TO DO:
All records are to be restated exactly, each line as it reads.

GIVEN RECORDS:
++++++++

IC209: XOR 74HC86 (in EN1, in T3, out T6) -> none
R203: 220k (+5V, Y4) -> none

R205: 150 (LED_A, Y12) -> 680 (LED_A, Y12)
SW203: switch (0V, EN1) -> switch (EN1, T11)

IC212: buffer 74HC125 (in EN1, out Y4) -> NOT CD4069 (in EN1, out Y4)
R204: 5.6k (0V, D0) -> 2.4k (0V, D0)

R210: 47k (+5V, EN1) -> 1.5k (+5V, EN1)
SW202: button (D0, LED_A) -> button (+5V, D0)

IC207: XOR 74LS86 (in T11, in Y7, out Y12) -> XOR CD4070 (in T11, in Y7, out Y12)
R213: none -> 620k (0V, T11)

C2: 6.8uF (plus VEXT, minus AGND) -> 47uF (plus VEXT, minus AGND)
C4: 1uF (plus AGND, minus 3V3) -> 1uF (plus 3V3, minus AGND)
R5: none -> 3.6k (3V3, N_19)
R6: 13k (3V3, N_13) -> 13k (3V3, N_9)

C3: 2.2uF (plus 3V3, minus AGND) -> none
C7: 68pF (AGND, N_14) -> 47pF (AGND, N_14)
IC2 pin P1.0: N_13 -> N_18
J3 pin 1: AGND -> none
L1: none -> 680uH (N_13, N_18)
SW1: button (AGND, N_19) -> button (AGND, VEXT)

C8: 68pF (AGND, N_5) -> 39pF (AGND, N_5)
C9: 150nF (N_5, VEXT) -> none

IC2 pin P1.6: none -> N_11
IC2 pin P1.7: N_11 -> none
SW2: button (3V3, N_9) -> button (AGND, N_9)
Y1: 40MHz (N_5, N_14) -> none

++++++++

THE ANSWER:
IC209: XOR 74HC86 (in EN1, in T3, out T6) -> none
R203: 220k (+5V, Y4) -> none

R205: 150 (LED_A, Y12) -> 680 (LED_A, Y12)
SW203: switch (0V, EN1) -> switch (EN1, T11)

IC212: buffer 74HC125 (in EN1, out Y4) -> NOT CD4069 (in EN1, out Y4)
R204: 5.6k (0V, D0) -> 2.4k (0V, D0)

R210: 47k (+5V, EN1) -> 1.5k (+5V, EN1)
SW202: button (D0, LED_A) -> button (+5V, D0)

IC207: XOR 74LS86 (in T11, in Y7, out Y12) -> XOR CD4070 (in T11, in Y7, out Y12)
R213: none -> 620k (0V, T11)

C2: 6.8uF (plus VEXT, minus AGND) -> 47uF (plus VEXT, minus AGND)
C4: 1uF (plus AGND, minus 3V3) -> 1uF (plus 3V3, minus AGND)
R5: none -> 3.6k (3V3, N_19)
R6: 13k (3V3, N_13) -> 13k (3V3, N_9)

C3: 2.2uF (plus 3V3, minus AGND) -> none
C7: 68pF (AGND, N_14) -> 47pF (AGND, N_14)
IC2 pin P1.0: N_13 -> N_18
J3 pin 1: AGND -> none
L1: none -> 680uH (N_13, N_18)
SW1: button (AGND, N_19) -> button (AGND, VEXT)

C8: 68pF (AGND, N_5) -> 39pF (AGND, N_5)
C9: 150nF (N_5, VEXT) -> none

IC2 pin P1.6: none -> N_11
IC2 pin P1.7: N_11 -> none
SW2: button (3V3, N_9) -> button (AGND, N_9)
Y1: 40MHz (N_5, N_14) -> none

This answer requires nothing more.